## GOAL OF THE EXERCISE
Once you reach the line containing "brown 2x2 slope" in the data below, restate each line word for word up to and including the one containing "purple 1x1 round brick [385,118,426,160]".

## DATA FOR PROCESSING
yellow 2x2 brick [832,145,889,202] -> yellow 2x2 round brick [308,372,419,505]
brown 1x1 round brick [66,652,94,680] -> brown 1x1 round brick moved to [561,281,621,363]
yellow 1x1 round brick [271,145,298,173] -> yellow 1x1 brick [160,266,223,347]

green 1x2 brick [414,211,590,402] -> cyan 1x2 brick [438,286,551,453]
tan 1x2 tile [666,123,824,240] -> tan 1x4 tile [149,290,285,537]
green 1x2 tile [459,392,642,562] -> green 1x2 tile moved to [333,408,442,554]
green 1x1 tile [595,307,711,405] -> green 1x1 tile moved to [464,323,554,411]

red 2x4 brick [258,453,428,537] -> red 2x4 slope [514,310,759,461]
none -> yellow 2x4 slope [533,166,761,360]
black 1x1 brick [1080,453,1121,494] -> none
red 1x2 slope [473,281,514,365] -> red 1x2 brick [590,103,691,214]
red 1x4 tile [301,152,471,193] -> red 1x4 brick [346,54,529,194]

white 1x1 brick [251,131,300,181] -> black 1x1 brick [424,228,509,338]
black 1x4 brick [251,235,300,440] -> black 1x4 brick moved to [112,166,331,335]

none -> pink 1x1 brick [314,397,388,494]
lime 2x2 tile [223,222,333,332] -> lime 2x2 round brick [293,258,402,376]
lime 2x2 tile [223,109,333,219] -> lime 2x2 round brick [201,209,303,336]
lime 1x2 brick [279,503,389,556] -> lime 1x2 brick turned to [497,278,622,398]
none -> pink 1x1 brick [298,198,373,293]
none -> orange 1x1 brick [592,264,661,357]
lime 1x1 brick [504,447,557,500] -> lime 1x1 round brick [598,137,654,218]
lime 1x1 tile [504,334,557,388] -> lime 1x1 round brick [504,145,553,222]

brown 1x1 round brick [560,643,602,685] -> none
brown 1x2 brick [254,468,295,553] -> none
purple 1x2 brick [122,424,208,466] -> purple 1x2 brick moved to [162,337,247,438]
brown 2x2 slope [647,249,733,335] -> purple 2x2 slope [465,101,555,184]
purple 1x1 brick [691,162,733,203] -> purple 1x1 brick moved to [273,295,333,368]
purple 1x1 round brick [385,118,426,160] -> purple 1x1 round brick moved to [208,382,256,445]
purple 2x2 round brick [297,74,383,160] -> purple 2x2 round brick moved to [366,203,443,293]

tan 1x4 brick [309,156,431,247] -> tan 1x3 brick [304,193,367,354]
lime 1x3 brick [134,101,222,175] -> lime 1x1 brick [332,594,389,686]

## RESPONSE
brown 2x2 slope [647,249,733,335] -> purple 2x2 slope [465,101,555,184]
purple 1x1 brick [691,162,733,203] -> purple 1x1 brick moved to [273,295,333,368]
purple 1x1 round brick [385,118,426,160] -> purple 1x1 round brick moved to [208,382,256,445]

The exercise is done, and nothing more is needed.